━━━ LISTED RECORDS ━━━

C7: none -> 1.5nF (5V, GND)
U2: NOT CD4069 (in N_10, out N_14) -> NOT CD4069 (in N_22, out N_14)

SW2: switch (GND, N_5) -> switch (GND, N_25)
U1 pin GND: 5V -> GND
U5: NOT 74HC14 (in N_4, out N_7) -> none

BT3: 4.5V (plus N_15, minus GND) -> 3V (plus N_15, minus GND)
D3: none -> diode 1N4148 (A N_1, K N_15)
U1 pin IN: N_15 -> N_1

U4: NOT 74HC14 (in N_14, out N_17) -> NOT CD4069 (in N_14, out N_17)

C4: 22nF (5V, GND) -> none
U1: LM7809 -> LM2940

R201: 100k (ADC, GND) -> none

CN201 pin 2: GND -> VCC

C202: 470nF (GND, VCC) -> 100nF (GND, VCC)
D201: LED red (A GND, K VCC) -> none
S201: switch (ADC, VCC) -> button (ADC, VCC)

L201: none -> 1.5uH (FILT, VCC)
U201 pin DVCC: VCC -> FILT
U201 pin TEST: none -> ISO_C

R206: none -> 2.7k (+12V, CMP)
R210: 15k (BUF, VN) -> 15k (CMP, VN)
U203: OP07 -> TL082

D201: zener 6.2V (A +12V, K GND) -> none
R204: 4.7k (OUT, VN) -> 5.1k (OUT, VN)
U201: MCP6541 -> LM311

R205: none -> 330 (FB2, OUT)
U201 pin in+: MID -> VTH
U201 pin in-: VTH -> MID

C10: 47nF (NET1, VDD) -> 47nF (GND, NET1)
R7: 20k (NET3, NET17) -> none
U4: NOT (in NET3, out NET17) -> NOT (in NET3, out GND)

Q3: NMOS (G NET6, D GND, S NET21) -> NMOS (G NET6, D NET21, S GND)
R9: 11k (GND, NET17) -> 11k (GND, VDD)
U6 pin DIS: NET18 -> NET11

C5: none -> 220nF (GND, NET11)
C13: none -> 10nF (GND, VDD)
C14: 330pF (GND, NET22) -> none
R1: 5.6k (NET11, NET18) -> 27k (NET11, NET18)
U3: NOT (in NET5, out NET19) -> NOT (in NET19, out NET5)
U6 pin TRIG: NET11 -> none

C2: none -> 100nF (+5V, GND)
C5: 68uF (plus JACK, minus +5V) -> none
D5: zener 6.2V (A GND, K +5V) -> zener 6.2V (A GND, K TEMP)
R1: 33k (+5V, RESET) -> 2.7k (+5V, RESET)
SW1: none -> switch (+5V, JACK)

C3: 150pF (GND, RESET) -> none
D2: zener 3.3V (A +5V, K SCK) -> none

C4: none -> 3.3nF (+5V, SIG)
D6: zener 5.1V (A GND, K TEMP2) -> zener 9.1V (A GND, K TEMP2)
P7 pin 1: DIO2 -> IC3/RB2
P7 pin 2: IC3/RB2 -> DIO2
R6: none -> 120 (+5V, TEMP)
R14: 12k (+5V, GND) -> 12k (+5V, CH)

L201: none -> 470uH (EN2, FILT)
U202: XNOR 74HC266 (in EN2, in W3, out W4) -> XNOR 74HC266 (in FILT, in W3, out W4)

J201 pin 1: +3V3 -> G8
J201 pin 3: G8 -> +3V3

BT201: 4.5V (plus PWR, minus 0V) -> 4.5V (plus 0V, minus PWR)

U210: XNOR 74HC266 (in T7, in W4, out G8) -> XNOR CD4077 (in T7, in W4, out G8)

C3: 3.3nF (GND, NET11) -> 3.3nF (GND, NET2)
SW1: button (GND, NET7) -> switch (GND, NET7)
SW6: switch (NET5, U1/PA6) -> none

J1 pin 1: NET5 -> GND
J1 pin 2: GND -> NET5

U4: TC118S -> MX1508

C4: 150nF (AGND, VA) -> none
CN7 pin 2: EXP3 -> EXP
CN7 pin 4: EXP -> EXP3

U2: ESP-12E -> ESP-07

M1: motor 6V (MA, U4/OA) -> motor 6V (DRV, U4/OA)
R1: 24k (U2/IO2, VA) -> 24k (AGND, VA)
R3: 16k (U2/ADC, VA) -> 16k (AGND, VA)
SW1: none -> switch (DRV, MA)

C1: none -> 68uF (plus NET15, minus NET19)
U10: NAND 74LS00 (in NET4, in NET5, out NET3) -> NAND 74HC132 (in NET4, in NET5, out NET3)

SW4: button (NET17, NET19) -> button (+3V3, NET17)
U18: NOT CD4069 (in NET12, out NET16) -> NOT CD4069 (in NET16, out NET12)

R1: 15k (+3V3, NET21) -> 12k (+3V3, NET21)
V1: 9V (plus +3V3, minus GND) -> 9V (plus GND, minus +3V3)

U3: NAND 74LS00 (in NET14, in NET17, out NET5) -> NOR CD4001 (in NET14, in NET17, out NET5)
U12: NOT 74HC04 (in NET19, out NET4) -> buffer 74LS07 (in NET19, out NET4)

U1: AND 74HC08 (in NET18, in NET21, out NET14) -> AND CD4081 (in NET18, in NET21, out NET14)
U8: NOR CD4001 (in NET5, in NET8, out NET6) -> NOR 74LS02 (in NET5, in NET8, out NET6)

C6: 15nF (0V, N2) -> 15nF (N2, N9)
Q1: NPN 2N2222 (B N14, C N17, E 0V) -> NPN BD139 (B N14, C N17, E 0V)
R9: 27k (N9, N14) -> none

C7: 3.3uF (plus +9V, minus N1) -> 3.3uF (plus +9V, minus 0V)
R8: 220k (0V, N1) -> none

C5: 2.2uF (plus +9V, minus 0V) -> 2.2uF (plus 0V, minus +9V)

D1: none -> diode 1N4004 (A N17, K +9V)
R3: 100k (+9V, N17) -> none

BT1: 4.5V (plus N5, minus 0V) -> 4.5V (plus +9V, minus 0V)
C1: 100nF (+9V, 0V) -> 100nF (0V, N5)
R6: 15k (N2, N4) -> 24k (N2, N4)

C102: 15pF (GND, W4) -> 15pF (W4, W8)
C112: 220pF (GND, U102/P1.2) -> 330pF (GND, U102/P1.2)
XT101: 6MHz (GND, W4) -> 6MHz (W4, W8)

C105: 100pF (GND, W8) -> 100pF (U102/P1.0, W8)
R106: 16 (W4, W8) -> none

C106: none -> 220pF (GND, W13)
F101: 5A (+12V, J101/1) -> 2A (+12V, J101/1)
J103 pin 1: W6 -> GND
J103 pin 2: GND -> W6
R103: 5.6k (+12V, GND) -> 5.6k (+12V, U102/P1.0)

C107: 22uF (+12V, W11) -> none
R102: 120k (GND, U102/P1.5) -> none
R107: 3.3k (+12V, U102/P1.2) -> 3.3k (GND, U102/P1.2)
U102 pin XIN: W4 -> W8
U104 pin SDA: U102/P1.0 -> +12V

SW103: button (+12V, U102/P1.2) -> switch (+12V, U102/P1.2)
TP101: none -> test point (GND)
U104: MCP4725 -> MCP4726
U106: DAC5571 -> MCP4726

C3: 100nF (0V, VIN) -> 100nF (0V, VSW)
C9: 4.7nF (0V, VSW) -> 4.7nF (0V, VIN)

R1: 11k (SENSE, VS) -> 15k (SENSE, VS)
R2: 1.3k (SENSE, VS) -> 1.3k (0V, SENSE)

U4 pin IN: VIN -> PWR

━━━

**WHAT TO PRODUCE**.
Lines to set down from above: the line with "D6: zener 5.1V", the line with "C1: none -> 68uF (plus NET15, minus NET19)", and every line between, each exactly as written.

**OUTPUT**.
D6: zener 5.1V (A GND, K TEMP2) -> zener 9.1V (A GND, K TEMP2)
P7 pin 1: DIO2 -> IC3/RB2
P7 pin 2: IC3/RB2 -> DIO2
R6: none -> 120 (+5V, TEMP)
R14: 12k (+5V, GND) -> 12k (+5V, CH)

L201: none -> 470uH (EN2, FILT)
U202: XNOR 74HC266 (in EN2, in W3, out W4) -> XNOR 74HC266 (in FILT, in W3, out W4)

J201 pin 1: +3V3 -> G8
J201 pin 3: G8 -> +3V3

BT201: 4.5V (plus PWR, minus 0V) -> 4.5V (plus 0V, minus PWR)

U210: XNOR 74HC266 (in T7, in W4, out G8) -> XNOR CD4077 (in T7, in W4, out G8)

C3: 3.3nF (GND, NET11) -> 3.3nF (GND, NET2)
SW1: button (GND, NET7) -> switch (GND, NET7)
SW6: switch (NET5, U1/PA6) -> none

J1 pin 1: NET5 -> GND
J1 pin 2: GND -> NET5

U4: TC118S -> MX1508

C4: 150nF (AGND, VA) -> none
CN7 pin 2: EXP3 -> EXP
CN7 pin 4: EXP -> EXP3

U2: ESP-12E -> ESP-07

M1: motor 6V (MA, U4/OA) -> motor 6V (DRV, U4/OA)
R1: 24k (U2/IO2, VA) -> 24k (AGND, VA)
R3: 16k (U2/ADC, VA) -> 16k (AGND, VA)
SW1: none -> switch (DRV, MA)

C1: none -> 68uF (plus NET15, minus NET19)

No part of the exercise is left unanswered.